--- What needs to be done ---
Leave every image out, and return the rest of the data word for word.

------ Data ------

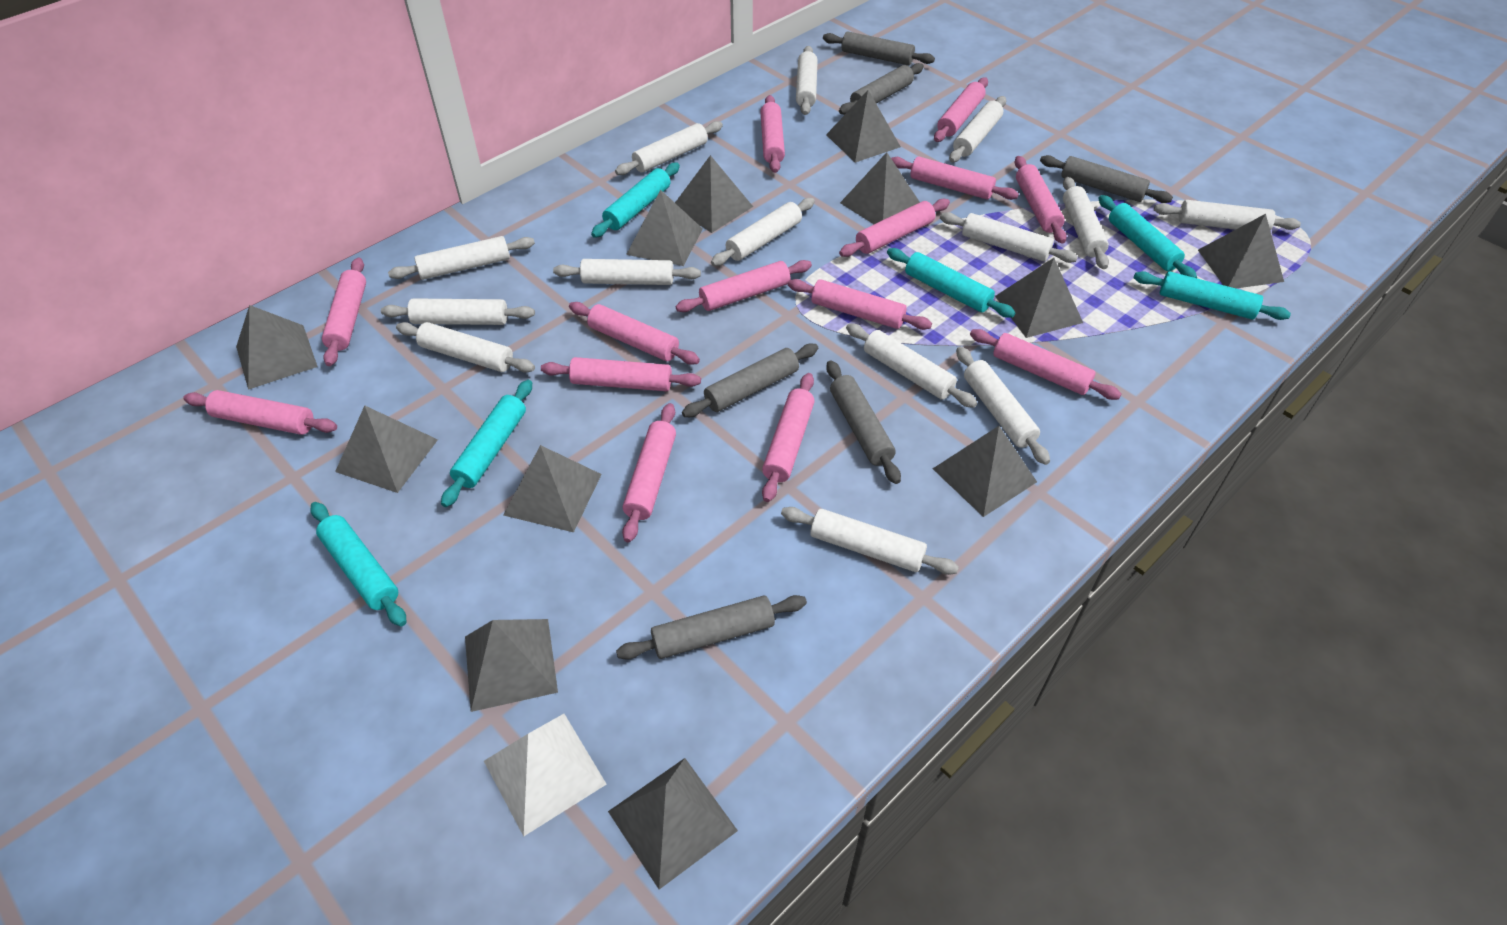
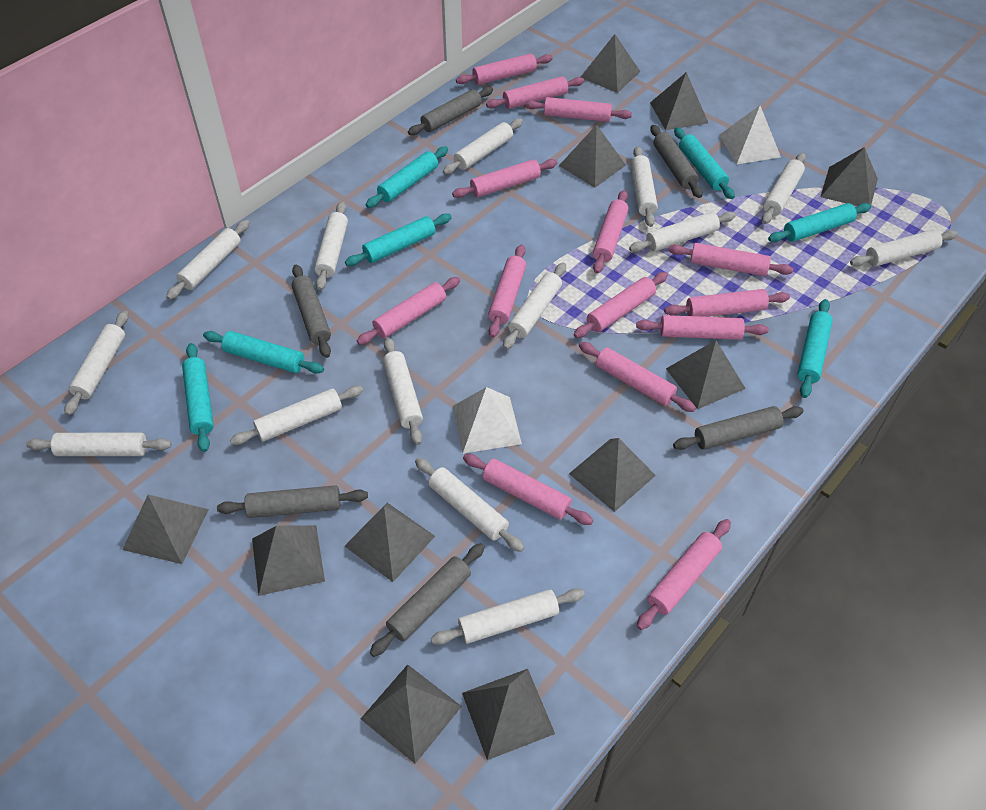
grey pyramid: 12 -> 11
turquoise rolling pin: 6 -> 7
white pyramid: 1 -> 2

------

--- Result of the task ---
grey pyramid: 12 -> 11
turquoise rolling pin: 6 -> 7
white pyramid: 1 -> 2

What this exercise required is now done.